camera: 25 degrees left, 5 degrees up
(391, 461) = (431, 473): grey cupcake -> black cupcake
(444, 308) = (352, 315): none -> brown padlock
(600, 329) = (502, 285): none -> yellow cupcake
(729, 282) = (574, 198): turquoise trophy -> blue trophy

--

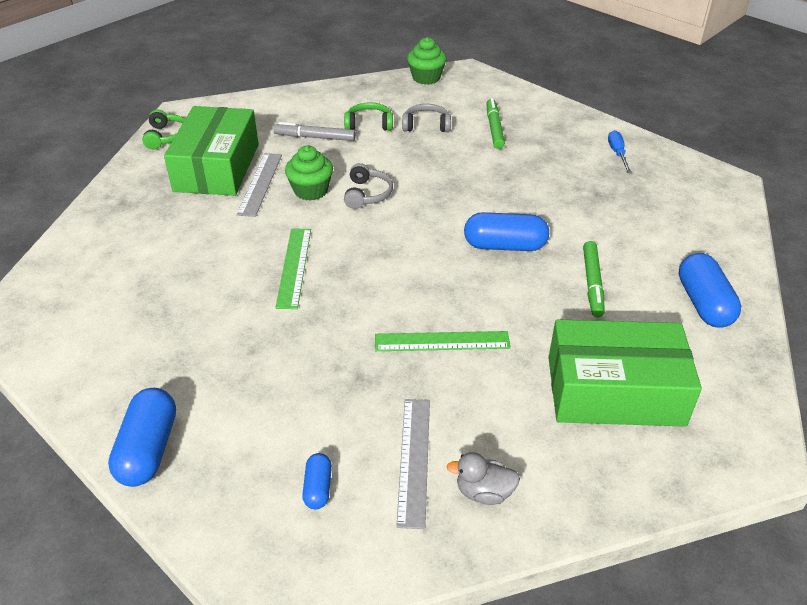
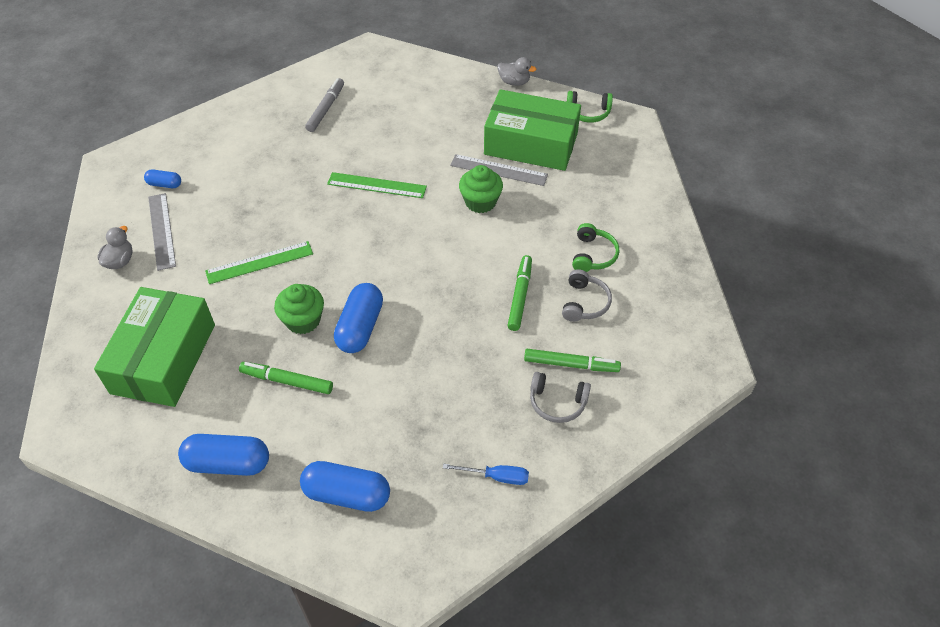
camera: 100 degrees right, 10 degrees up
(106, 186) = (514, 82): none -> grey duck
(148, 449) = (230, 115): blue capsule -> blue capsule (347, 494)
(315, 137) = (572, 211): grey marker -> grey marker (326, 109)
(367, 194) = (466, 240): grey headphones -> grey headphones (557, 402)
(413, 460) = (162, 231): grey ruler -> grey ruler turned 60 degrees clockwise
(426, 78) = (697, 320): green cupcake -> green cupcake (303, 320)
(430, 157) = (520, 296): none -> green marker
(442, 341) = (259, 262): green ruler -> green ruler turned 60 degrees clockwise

---

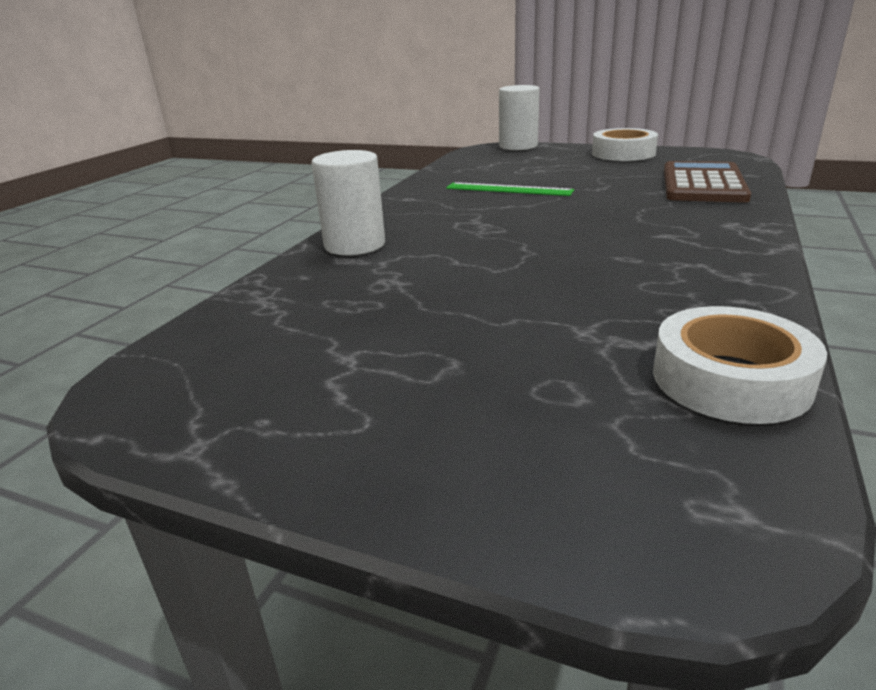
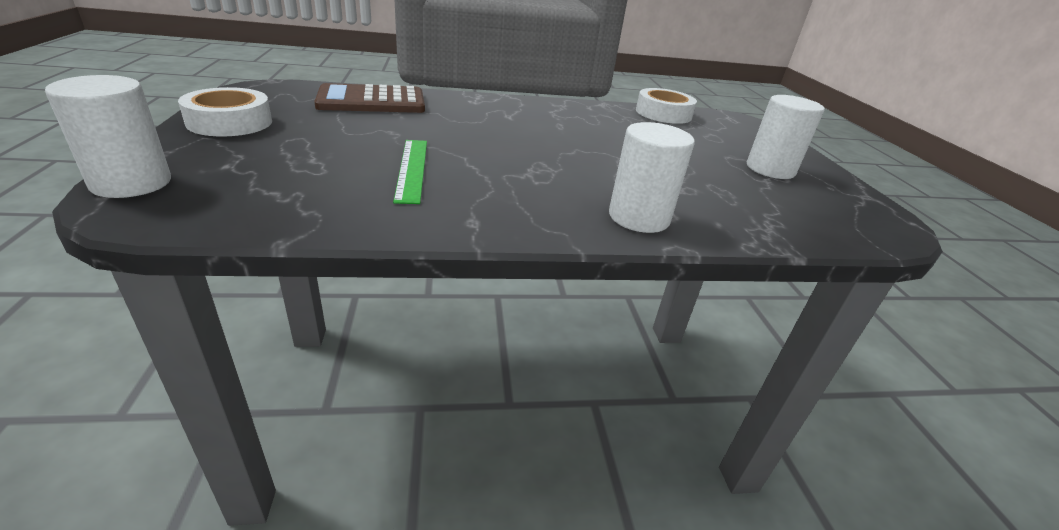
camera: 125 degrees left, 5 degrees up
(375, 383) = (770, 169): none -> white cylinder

PROBLEM REQUIREMENTS :: Among the records, find every line holding the word "camera" and copy it.

ANSWER AREA ::
camera: 25 degrees left, 5 degrees up
camera: 100 degrees right, 10 degrees up
camera: 125 degrees left, 5 degrees up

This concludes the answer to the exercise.